■ **Work instructions**
Write out again only the lines running from the one that contains "green star: (111, 451) -> (82, 435), moved" to the end of the records below, including both the first and the last.

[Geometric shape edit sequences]
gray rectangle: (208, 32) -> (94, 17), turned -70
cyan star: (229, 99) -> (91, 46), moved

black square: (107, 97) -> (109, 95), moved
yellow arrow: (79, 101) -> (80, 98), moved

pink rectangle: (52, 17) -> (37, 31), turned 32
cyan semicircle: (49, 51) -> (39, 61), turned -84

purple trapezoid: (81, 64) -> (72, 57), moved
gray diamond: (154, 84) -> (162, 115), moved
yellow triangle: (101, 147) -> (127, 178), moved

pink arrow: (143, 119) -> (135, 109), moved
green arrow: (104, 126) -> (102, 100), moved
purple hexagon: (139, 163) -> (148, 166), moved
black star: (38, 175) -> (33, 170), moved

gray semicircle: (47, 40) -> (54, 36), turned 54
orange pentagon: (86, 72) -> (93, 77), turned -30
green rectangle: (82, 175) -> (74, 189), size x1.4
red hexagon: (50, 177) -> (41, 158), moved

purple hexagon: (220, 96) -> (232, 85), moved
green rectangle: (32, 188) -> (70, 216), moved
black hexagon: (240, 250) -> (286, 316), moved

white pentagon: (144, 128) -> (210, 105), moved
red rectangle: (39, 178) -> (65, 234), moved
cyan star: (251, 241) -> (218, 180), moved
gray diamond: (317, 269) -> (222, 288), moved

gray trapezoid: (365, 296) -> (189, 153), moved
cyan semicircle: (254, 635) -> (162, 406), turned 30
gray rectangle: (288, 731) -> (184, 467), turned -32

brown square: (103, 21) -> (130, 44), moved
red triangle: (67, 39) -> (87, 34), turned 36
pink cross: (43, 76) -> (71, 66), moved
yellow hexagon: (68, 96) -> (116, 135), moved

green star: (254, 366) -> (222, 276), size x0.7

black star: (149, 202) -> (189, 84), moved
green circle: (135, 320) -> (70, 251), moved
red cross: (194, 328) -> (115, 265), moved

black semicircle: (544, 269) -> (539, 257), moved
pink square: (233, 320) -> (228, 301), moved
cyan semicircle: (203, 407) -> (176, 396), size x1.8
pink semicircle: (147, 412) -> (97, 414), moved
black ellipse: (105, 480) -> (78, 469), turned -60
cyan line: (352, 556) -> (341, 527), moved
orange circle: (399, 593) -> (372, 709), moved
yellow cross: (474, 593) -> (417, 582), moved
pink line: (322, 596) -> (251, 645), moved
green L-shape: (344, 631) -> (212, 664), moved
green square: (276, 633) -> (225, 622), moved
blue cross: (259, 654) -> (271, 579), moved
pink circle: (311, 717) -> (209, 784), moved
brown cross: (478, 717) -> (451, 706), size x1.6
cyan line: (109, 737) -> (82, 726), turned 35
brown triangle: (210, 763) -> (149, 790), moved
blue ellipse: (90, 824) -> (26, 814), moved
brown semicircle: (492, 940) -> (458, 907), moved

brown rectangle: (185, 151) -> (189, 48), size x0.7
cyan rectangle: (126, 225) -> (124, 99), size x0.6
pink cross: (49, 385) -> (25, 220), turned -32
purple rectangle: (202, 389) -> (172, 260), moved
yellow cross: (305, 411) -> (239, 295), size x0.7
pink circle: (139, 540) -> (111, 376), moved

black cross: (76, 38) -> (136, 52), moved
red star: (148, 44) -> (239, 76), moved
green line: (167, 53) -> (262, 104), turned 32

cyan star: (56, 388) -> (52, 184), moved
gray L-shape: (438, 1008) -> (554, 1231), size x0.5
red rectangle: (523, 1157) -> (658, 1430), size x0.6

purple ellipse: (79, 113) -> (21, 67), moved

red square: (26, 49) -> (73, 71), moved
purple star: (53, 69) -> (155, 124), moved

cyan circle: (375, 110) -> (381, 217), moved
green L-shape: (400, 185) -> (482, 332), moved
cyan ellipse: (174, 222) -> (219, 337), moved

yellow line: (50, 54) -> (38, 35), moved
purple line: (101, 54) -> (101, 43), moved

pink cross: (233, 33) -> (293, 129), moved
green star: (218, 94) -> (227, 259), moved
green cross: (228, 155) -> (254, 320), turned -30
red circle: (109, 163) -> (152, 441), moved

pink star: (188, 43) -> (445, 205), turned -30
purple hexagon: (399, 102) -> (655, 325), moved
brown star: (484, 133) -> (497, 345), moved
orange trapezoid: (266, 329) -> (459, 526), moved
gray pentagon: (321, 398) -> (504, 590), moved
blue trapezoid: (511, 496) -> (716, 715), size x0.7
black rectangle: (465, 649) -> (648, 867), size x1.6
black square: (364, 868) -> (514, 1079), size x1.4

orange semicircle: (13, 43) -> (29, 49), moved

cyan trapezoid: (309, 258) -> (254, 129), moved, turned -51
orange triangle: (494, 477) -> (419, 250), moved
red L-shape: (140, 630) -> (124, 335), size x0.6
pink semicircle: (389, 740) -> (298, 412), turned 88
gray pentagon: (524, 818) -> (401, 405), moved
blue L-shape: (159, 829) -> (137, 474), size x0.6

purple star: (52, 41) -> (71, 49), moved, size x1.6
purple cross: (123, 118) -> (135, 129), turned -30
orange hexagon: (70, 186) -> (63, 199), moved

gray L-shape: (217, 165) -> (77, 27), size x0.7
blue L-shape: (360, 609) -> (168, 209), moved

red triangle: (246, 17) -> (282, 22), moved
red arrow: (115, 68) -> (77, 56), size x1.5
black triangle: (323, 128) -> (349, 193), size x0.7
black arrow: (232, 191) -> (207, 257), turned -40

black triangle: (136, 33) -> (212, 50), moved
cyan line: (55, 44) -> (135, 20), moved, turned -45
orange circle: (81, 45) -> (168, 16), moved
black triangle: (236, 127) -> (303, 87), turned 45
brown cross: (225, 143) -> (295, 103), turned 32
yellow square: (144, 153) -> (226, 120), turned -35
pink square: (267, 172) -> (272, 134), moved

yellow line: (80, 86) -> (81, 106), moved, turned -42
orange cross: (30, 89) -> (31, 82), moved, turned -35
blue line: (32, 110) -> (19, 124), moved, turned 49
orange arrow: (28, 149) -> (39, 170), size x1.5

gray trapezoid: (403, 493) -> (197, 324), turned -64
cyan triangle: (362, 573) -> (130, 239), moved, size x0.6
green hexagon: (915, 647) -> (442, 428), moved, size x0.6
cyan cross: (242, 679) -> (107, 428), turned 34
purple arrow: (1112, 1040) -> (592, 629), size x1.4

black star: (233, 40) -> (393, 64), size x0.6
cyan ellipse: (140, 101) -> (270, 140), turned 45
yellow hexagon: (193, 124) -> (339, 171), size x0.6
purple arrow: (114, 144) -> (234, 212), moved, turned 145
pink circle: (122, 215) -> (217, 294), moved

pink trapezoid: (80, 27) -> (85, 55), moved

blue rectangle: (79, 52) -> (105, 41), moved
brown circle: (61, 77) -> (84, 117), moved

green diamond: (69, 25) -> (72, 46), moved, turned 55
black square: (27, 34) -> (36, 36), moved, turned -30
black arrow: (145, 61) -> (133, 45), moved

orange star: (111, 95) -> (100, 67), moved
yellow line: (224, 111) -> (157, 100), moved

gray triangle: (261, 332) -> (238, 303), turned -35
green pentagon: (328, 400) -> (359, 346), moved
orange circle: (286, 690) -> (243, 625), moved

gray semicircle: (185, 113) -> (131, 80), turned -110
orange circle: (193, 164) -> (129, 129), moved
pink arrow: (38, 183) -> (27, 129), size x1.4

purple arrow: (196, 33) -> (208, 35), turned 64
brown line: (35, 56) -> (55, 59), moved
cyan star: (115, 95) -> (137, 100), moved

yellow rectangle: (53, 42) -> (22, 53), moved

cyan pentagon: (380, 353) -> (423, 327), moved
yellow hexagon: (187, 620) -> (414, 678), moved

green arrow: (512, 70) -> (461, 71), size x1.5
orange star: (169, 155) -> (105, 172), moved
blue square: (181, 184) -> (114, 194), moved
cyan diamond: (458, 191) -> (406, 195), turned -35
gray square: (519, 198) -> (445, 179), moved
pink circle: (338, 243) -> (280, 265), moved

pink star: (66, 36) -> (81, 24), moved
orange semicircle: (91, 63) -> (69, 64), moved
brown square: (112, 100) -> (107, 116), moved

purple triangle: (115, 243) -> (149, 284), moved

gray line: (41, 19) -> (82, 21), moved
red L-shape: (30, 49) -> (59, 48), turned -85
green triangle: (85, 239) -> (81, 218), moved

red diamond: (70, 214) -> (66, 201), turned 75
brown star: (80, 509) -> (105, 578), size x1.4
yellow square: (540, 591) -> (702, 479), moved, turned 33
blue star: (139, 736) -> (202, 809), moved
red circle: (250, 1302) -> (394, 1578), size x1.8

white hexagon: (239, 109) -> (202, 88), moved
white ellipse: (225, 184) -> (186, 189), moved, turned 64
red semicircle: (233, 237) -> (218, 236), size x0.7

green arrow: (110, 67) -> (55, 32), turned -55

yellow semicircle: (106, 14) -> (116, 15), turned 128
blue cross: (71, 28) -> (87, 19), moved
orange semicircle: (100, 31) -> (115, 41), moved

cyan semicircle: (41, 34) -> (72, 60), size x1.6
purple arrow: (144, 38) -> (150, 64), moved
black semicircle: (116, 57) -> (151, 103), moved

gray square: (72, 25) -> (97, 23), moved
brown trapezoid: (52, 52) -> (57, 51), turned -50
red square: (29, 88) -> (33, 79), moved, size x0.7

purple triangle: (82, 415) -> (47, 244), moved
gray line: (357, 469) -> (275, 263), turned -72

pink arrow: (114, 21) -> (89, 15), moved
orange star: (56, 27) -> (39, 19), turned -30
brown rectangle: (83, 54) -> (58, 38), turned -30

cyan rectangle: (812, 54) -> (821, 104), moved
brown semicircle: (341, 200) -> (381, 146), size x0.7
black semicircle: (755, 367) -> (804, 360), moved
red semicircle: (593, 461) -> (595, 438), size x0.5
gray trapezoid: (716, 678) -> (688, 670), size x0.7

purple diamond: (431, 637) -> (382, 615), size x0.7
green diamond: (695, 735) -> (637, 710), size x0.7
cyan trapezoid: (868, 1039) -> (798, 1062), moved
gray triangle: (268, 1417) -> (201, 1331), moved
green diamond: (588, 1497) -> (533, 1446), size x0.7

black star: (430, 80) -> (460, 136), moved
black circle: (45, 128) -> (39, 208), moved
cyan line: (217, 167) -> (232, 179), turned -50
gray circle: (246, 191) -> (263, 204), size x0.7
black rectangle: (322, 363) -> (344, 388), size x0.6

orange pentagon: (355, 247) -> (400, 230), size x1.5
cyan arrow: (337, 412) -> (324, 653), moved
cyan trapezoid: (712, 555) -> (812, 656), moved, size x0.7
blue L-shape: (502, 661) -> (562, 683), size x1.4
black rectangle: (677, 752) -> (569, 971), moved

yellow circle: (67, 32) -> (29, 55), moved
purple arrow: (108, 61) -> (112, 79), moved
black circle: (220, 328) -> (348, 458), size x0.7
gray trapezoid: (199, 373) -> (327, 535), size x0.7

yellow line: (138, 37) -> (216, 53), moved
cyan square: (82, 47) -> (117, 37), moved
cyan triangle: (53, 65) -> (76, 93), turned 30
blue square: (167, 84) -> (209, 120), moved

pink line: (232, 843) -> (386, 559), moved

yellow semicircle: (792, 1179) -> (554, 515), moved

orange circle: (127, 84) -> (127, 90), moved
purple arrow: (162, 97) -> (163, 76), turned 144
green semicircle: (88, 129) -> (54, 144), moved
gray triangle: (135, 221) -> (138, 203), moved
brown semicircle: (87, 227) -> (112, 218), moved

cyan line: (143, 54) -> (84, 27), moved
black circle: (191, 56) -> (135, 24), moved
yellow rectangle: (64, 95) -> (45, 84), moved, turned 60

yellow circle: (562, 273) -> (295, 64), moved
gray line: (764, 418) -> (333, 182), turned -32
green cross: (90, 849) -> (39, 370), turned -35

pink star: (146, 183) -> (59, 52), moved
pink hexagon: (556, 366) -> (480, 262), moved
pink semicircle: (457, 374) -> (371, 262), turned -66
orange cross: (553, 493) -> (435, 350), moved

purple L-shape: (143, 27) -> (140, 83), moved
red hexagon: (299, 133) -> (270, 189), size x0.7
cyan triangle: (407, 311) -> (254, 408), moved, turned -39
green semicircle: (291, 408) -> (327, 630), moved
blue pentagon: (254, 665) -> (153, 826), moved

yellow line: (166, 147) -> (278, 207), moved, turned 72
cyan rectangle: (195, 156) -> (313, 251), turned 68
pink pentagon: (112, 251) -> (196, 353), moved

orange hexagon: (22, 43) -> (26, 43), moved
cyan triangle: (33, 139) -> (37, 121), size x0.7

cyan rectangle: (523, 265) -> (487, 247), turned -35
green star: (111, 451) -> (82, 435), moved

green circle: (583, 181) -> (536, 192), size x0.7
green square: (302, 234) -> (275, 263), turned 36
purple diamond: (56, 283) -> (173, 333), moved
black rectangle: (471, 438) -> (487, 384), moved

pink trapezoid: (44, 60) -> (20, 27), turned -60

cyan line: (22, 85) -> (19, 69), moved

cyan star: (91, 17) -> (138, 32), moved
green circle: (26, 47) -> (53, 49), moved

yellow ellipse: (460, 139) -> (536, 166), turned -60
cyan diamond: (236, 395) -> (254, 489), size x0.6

■ **Reply**
green star: (111, 451) -> (82, 435), moved

green circle: (583, 181) -> (536, 192), size x0.7
green square: (302, 234) -> (275, 263), turned 36
purple diamond: (56, 283) -> (173, 333), moved
black rectangle: (471, 438) -> (487, 384), moved

pink trapezoid: (44, 60) -> (20, 27), turned -60

cyan line: (22, 85) -> (19, 69), moved

cyan star: (91, 17) -> (138, 32), moved
green circle: (26, 47) -> (53, 49), moved

yellow ellipse: (460, 139) -> (536, 166), turned -60
cyan diamond: (236, 395) -> (254, 489), size x0.6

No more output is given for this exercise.